=== Section Start ===
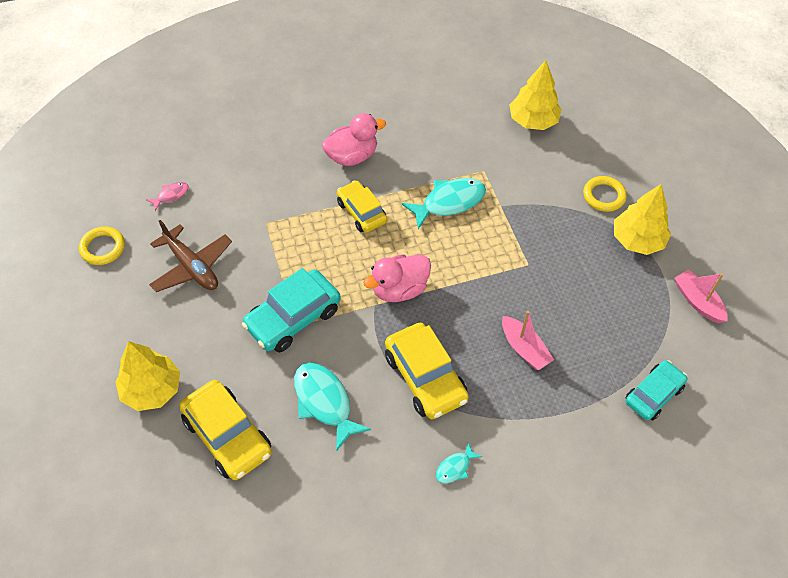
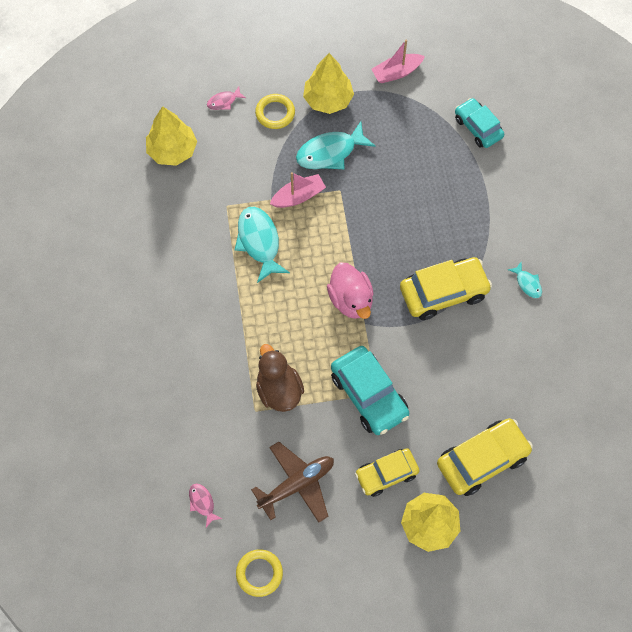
camera: 80 degrees left, 10 degrees up
(289, 239) = (279, 390): none -> brown duck
(324, 402) = (458, 376): turquoise fish -> turquoise fish (330, 152)
(352, 156) = (184, 321): pink duck -> none
(361, 212) = (257, 321): yellow car -> yellow car (386, 474)
(524, 349) = (425, 211): pink boat -> pink boat (298, 196)
(603, 152) = (224, 101): none -> pink fish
=== Section End ===
ABOUT THIS TASK ->
Each record, word for word, should be printed again without its pictures.

SOLUTION FOR THIS TASK ->
camera: 80 degrees left, 10 degrees up
(289, 239) = (279, 390): none -> brown duck
(324, 402) = (458, 376): turquoise fish -> turquoise fish (330, 152)
(352, 156) = (184, 321): pink duck -> none
(361, 212) = (257, 321): yellow car -> yellow car (386, 474)
(524, 349) = (425, 211): pink boat -> pink boat (298, 196)
(603, 152) = (224, 101): none -> pink fish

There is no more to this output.